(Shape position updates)

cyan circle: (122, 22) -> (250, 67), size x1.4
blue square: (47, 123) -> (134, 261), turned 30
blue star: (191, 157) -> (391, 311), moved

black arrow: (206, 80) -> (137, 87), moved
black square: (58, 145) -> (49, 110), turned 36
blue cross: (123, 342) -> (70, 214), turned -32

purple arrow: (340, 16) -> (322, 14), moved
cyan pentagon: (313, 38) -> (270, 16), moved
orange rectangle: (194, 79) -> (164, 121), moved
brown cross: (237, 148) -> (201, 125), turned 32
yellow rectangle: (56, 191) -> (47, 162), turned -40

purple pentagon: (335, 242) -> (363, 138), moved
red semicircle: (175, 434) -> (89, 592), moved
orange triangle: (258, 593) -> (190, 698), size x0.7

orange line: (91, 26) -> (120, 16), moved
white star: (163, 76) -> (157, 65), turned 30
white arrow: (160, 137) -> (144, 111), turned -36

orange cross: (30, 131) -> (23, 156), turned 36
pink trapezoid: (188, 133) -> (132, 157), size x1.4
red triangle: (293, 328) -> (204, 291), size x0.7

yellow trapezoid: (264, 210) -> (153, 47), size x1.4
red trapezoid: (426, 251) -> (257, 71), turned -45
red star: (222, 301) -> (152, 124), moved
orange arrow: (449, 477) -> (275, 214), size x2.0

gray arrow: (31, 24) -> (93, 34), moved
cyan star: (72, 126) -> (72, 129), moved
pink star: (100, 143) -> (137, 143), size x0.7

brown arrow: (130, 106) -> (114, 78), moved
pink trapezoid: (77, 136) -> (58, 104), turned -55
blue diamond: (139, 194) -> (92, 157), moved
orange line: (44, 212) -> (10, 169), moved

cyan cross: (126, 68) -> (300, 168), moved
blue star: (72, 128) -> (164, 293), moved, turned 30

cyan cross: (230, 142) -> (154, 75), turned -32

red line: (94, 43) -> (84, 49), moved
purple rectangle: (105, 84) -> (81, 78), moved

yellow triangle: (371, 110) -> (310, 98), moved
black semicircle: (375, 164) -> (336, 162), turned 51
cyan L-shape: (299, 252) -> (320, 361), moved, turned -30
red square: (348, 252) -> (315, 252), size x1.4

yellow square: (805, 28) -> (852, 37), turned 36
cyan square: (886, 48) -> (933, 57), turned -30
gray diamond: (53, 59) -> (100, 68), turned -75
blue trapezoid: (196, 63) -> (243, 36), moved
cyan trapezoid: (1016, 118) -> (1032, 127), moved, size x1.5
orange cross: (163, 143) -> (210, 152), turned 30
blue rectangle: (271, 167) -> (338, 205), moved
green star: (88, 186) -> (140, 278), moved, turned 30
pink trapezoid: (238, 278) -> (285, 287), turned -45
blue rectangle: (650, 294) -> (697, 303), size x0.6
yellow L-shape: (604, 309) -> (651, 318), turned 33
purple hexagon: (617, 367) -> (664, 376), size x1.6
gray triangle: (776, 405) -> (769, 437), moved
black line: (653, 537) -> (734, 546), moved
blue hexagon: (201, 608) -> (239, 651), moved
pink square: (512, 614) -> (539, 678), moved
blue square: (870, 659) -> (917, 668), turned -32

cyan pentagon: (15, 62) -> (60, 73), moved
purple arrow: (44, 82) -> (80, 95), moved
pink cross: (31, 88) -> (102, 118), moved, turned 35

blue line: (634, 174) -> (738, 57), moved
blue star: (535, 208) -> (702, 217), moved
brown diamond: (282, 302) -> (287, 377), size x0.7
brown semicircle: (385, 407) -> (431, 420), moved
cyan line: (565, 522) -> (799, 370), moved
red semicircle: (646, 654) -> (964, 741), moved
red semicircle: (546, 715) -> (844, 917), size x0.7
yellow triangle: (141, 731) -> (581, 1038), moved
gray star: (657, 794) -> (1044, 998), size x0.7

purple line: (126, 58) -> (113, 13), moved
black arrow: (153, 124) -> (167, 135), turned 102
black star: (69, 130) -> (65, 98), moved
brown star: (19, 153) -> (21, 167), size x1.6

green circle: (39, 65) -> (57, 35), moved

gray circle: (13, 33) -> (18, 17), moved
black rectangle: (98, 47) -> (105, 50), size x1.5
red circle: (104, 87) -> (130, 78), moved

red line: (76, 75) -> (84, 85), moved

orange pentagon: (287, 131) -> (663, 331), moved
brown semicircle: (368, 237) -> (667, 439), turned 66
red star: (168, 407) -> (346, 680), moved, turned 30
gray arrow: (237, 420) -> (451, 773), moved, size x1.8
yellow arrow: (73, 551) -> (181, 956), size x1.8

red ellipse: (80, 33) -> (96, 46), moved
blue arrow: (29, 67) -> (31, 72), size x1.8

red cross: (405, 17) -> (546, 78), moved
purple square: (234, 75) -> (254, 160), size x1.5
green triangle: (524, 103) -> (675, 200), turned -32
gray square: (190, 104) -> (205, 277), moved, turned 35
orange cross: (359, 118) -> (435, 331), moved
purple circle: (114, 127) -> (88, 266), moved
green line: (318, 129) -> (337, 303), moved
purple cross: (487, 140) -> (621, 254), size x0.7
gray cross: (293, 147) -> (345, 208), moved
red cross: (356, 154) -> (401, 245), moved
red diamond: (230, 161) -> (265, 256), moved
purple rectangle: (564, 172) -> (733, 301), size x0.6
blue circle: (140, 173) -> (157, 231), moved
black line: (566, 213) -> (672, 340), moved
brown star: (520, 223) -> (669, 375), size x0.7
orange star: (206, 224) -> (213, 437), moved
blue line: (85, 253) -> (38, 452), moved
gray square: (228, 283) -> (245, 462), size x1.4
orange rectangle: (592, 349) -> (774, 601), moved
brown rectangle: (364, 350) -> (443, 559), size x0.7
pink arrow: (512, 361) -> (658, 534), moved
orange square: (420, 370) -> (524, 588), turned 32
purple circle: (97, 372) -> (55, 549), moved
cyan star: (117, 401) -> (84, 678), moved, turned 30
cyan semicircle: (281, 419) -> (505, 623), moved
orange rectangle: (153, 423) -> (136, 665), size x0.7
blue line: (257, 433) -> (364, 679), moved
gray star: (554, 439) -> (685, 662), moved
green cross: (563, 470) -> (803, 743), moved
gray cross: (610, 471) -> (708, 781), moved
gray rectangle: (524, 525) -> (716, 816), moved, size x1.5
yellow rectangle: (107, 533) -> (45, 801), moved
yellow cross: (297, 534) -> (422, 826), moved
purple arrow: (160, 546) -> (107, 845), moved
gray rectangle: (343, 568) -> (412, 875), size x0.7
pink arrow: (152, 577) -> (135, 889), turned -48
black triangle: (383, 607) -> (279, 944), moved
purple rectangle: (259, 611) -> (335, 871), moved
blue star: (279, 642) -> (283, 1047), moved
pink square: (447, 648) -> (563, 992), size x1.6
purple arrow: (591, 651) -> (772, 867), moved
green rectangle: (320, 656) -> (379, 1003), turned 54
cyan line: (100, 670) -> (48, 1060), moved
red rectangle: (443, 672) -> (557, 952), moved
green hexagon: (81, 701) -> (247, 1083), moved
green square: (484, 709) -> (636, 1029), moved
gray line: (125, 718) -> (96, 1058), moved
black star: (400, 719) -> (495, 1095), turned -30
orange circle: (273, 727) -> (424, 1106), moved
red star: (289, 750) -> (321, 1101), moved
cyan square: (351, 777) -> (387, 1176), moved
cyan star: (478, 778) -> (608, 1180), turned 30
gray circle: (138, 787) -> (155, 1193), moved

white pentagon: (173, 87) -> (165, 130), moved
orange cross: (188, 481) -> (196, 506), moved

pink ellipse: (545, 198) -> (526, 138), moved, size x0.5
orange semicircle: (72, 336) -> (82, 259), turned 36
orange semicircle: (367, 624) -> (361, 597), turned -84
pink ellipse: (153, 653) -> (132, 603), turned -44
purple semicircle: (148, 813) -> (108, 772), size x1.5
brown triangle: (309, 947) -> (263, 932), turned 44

(The problem): Say how many lines in the records hold the string "ellipse", please, and add no other words.

(Answer space): 3